■ DIRECTIONS
The answer must be an exact copy of the lines from the one containing "cyan round brick A1 level" through the end of the records, with the pictures left out.

■ ENTRIES SUPPLIED
----
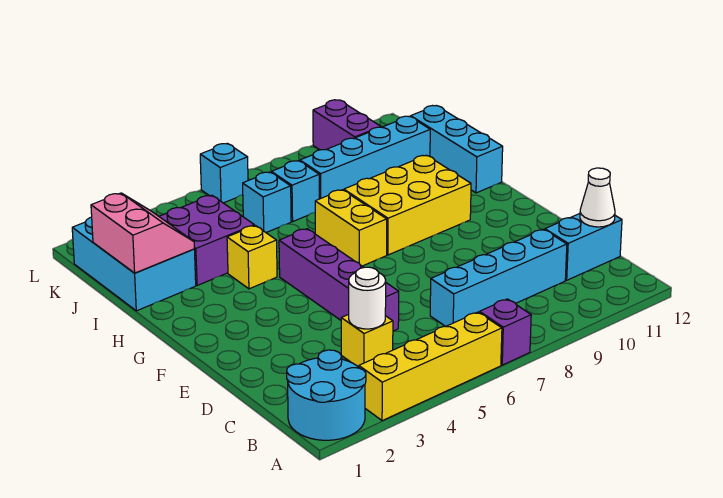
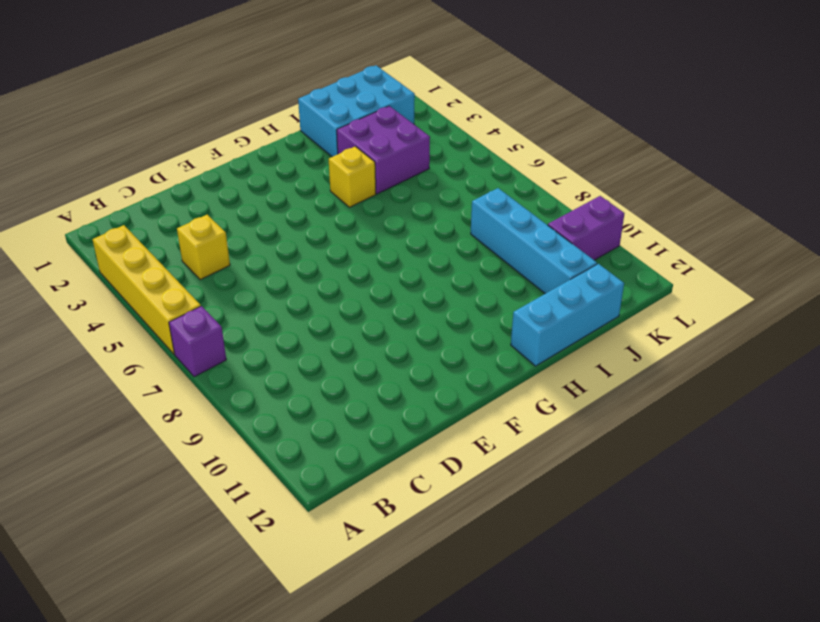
none -> cyan round brick A1:B2 level 1
none -> cyan brick C7:C10 level 1
none -> cyan brick C11:C12 level 1

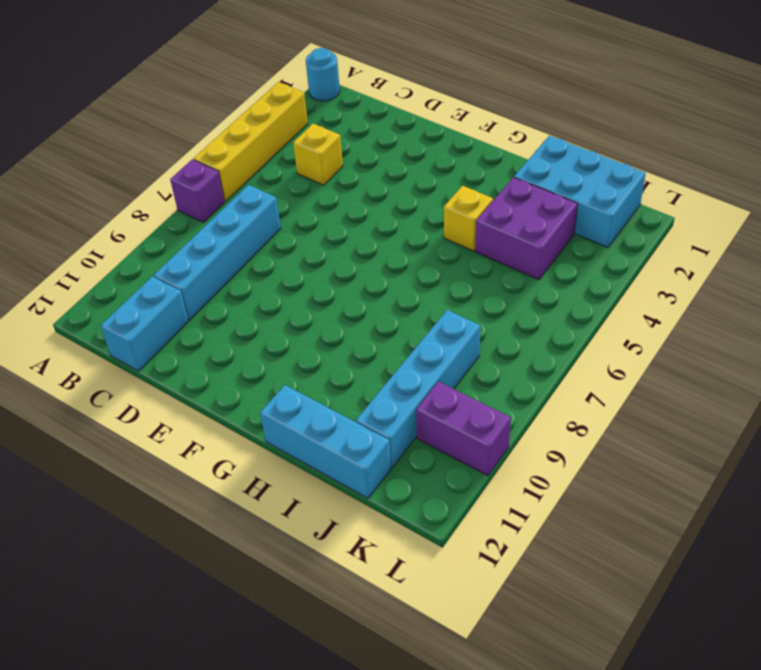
cyan round brick A1 level 1 -> cyan round brick A1:B2 level 1
none -> purple brick D5:G5 level 1
none -> yellow brick G7:H7 level 1
none -> yellow brick G8:H10 level 1

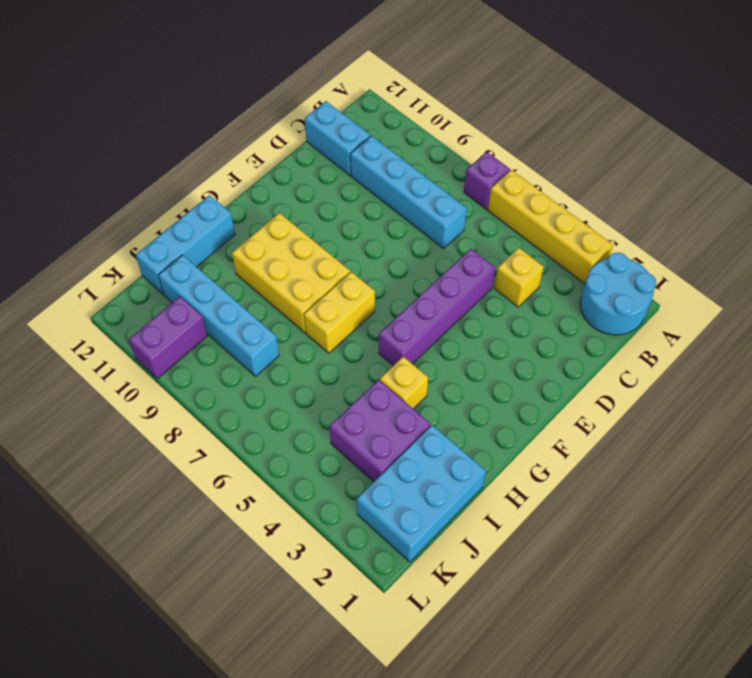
none -> cyan brick J6 level 1
none -> cyan brick J7 level 1
none -> cyan brick L6 level 1

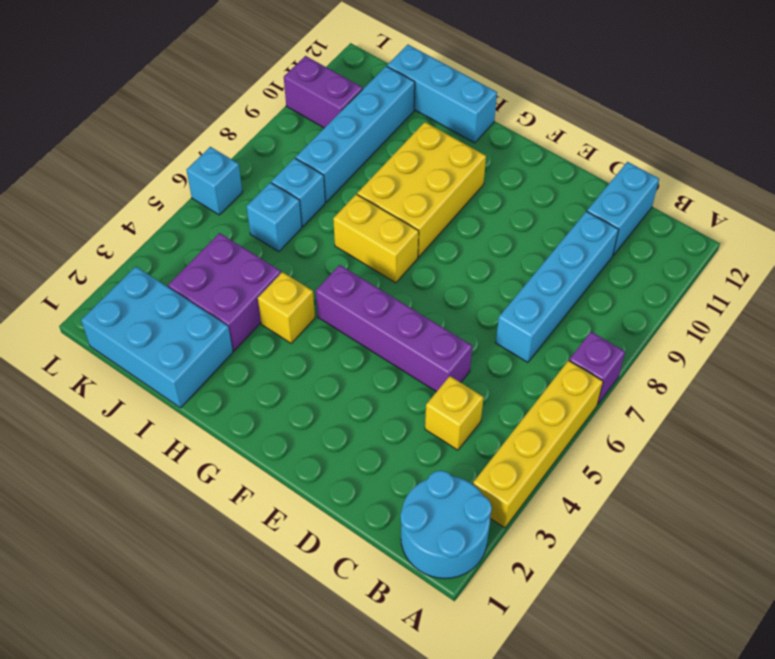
none -> white round brick C4 level 2
none -> white cone C12 level 2
none -> pink slope I1:J2 level 2 top 1

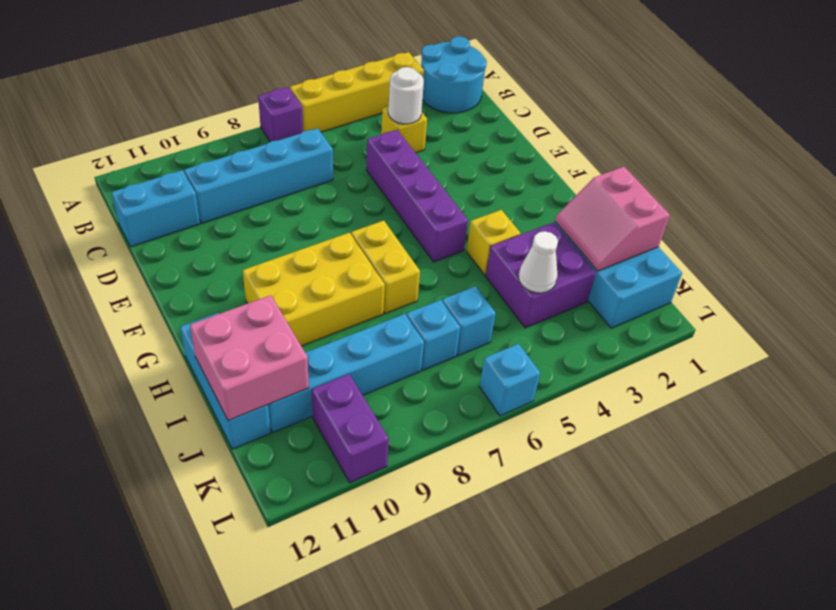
pink brick I11:J12 level 2 -> none
white cone J4 level 2 -> white cone C12 level 2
----
■ ANSWER BOX
cyan round brick A1 level 1 -> cyan round brick A1:B2 level 1
none -> purple brick D5:G5 level 1
none -> yellow brick G7:H7 level 1
none -> yellow brick G8:H10 level 1

none -> cyan brick J6 level 1
none -> cyan brick J7 level 1
none -> cyan brick L6 level 1

none -> white round brick C4 level 2
none -> white cone C12 level 2
none -> pink slope I1:J2 level 2 top 1

pink brick I11:J12 level 2 -> none
white cone J4 level 2 -> white cone C12 level 2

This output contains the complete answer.